* [AIM OF THE EXERCISE]: Pictures excluded, copy word for word the lines from the one holding "move | Filzstift" through the last line below.

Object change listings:
^^^^

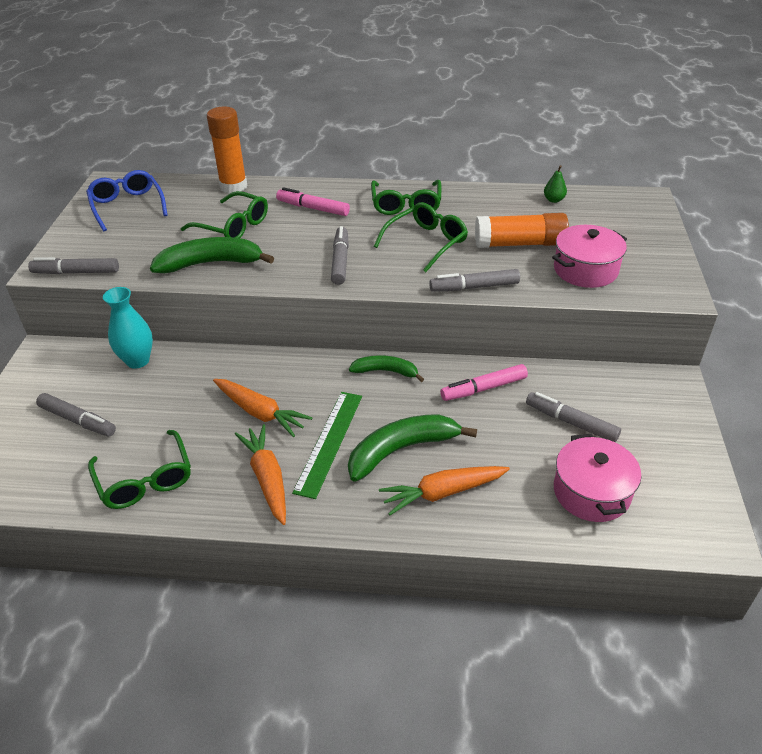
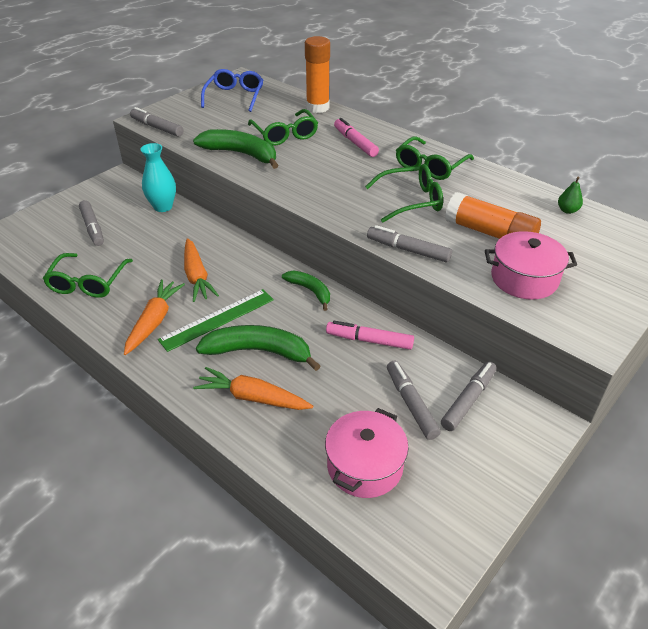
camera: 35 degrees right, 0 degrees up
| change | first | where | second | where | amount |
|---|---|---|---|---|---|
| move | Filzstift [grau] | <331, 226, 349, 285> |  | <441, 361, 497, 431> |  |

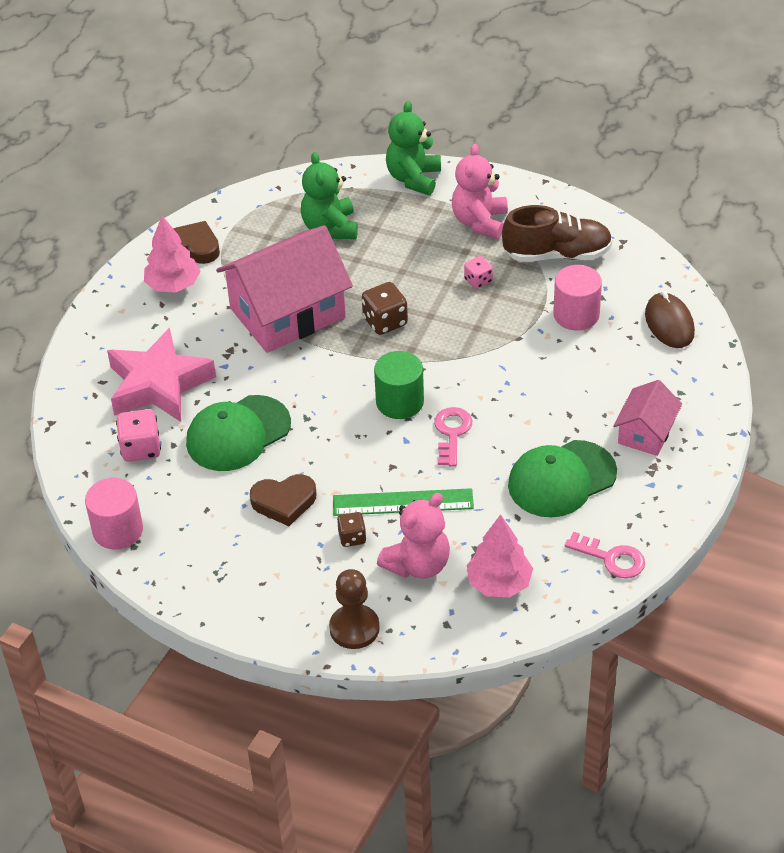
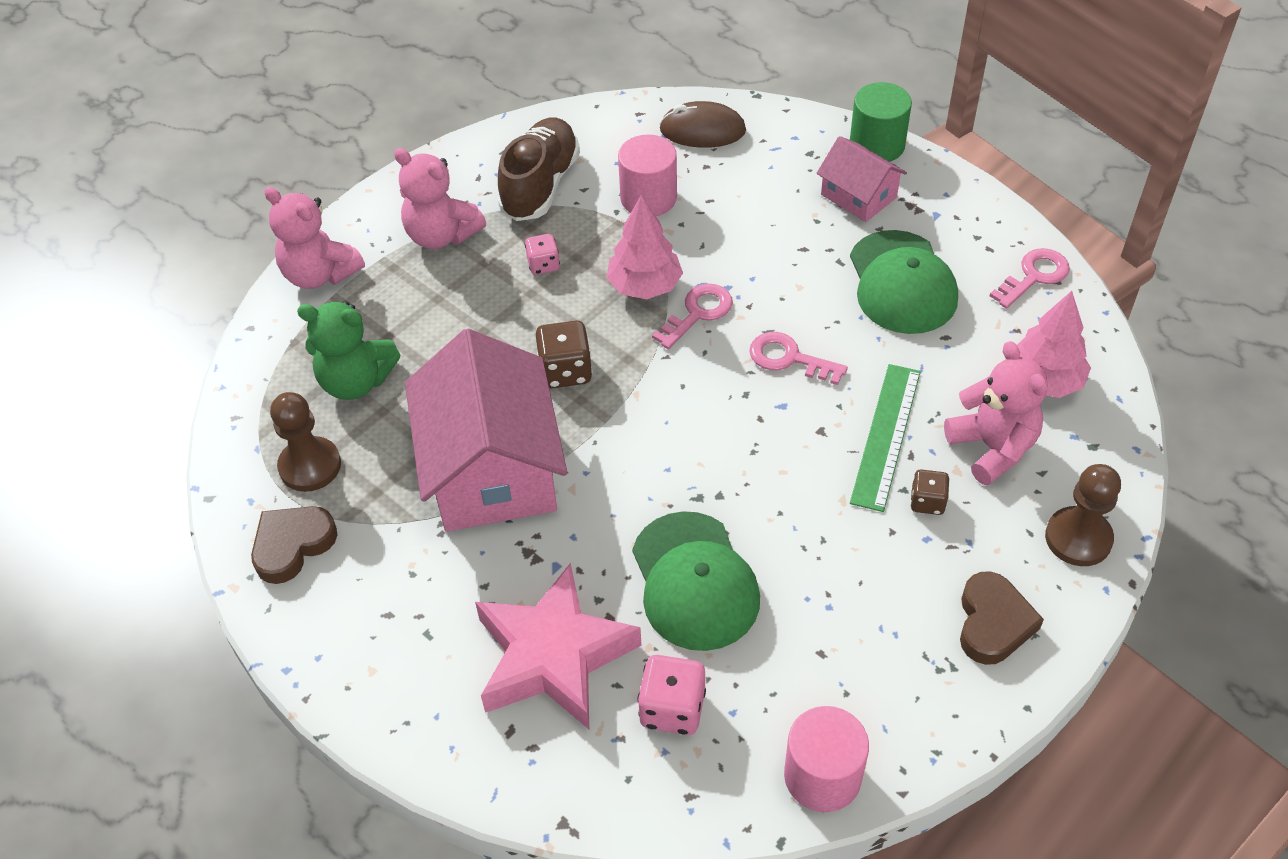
camera: 70 degrees left, 5 degrees up
| change | first | where | second | where | amount |
|---|---|---|---|---|---|
| move | Baum [rosa] | <144, 216, 200, 292> |  | <606, 195, 683, 299> |  |
| move | Herz [braun] | <250, 474, 317, 526> |  | <960, 571, 1044, 665> |  |
| move | Vollzylinder [grün] | <374, 351, 424, 419> |  | <850, 82, 912, 162> |  |
| recolor | Teddybär [grün] | <386, 101, 441, 195> | Teddybär [rosa] | <264, 187, 365, 289> |  |
| insert |  |  | Bauer [braun] | <270, 392, 341, 492> |  |
| insert |  |  | Schlüssel [rosa] | <652, 284, 733, 349> |  |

^^^^

* [YOUR SOLUTION]:
| move | Filzstift [grau] | <331, 226, 349, 285> |  | <441, 361, 497, 431> |  |

camera: 70 degrees left, 5 degrees up
| change | first | where | second | where | amount |
|---|---|---|---|---|---|
| move | Baum [rosa] | <144, 216, 200, 292> |  | <606, 195, 683, 299> |  |
| move | Herz [braun] | <250, 474, 317, 526> |  | <960, 571, 1044, 665> |  |
| move | Vollzylinder [grün] | <374, 351, 424, 419> |  | <850, 82, 912, 162> |  |
| recolor | Teddybär [grün] | <386, 101, 441, 195> | Teddybär [rosa] | <264, 187, 365, 289> |  |
| insert |  |  | Bauer [braun] | <270, 392, 341, 492> |  |
| insert |  |  | Schlüssel [rosa] | <652, 284, 733, 349> |  |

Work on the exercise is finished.